### What is required
Return the lines of the data below in which the string "fork" occurs.
##### The input
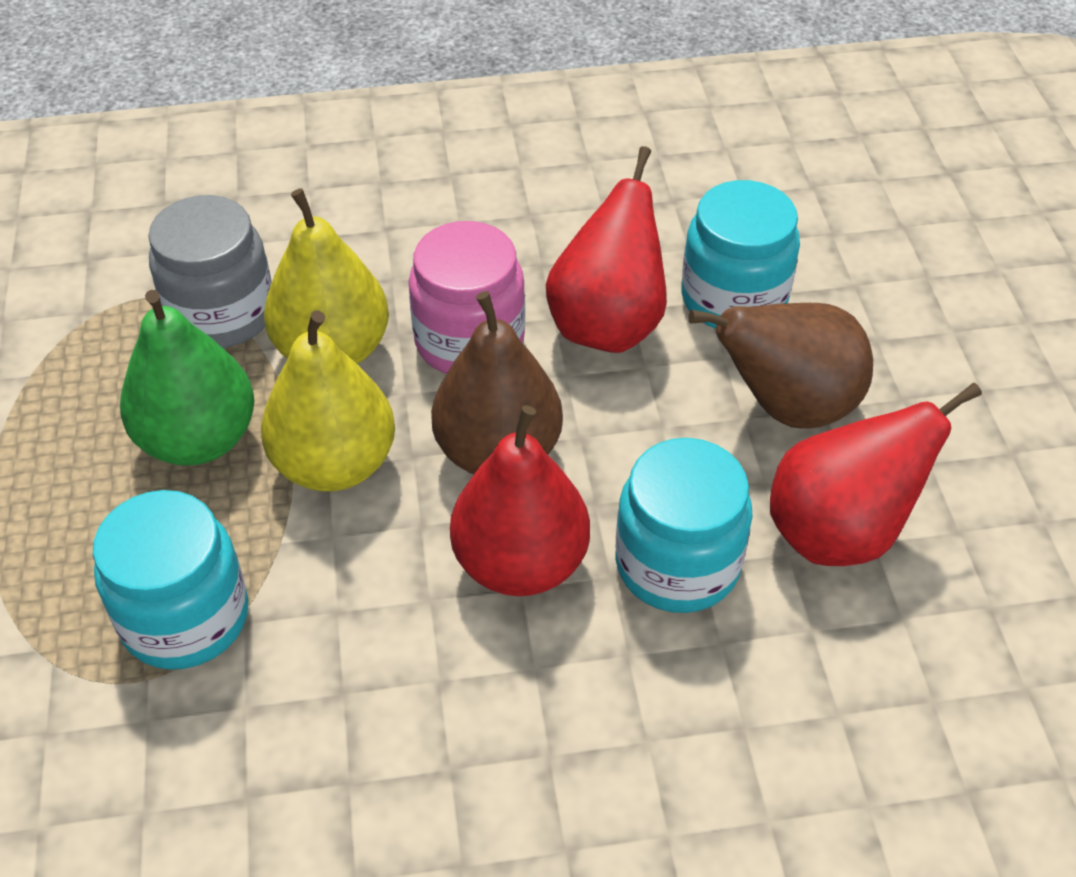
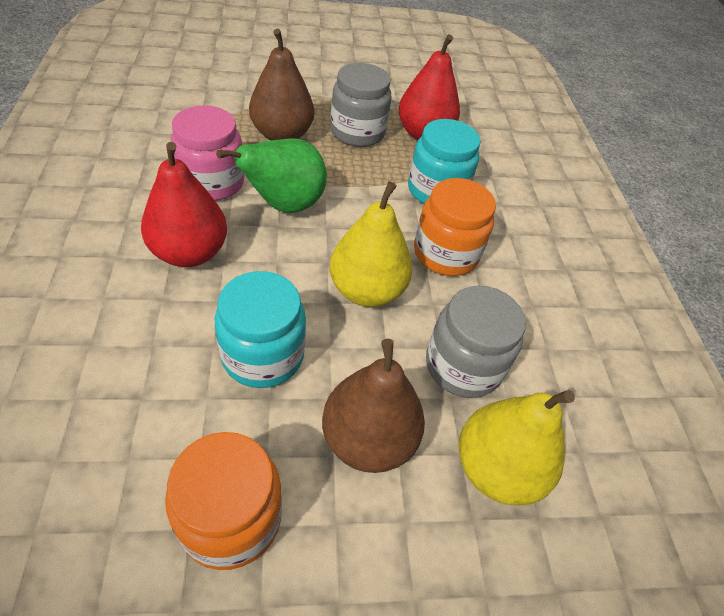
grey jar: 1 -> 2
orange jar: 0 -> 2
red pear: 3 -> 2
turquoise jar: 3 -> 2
##########
##### The input
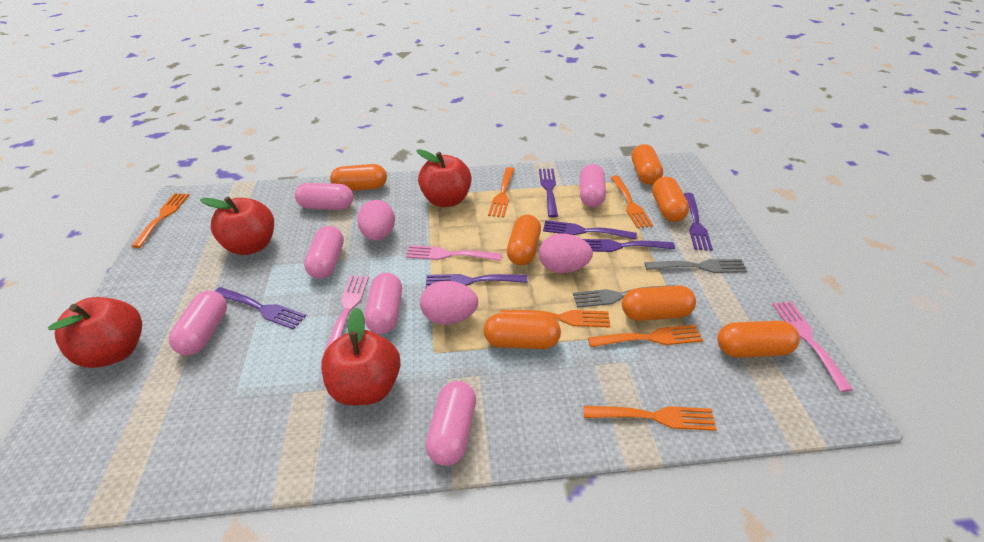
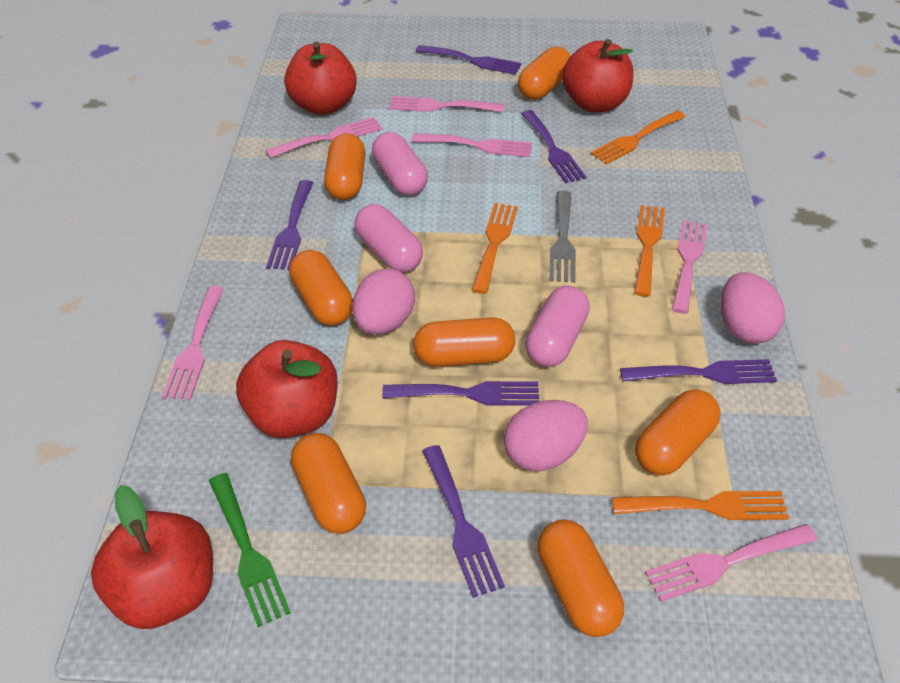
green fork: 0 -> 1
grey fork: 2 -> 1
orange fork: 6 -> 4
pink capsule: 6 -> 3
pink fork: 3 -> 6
##########
### Exercise result
green fork: 0 -> 1
grey fork: 2 -> 1
orange fork: 6 -> 4
pink fork: 3 -> 6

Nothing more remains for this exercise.